EXERCISE DETAILS -
The string "green" may appear in lines of the entries below. Report how many lines hold it, with only the number.

(Data entries)

★ ★ ★ ★

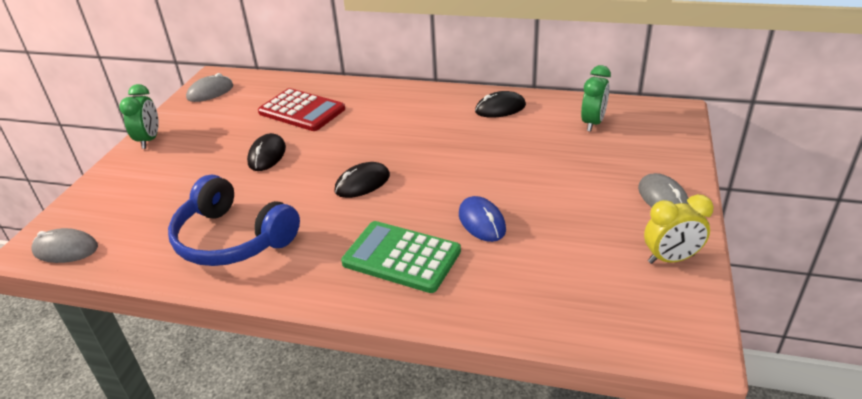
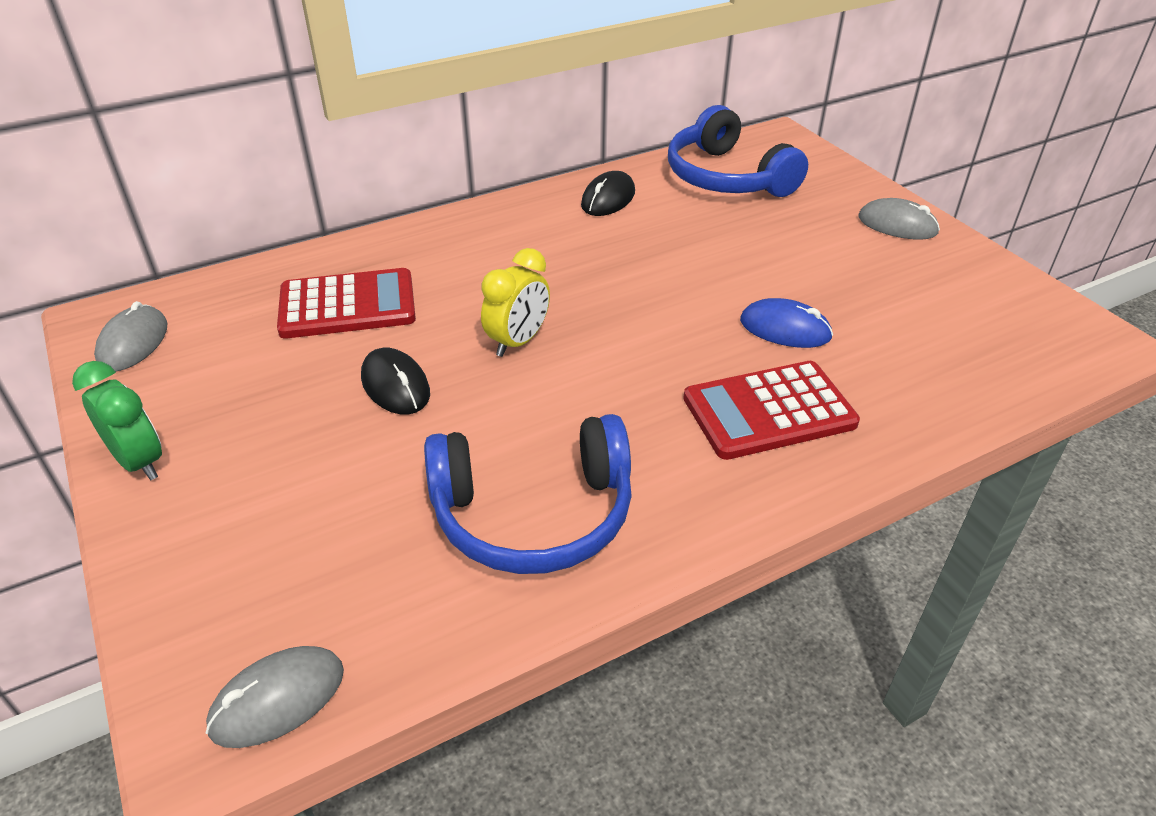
camera: 45 degrees left, 5 degrees up
(362, 183) = (588, 355): black mouse -> none
(401, 257) = (769, 411): green calculator -> red calculator
(592, 123) = (727, 177): green clock -> blue headphones
(671, 259) = (984, 277): yellow clock -> yellow clock (518, 342)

★ ★ ★ ★

RESPONSE TO THIS EXERCISE -
2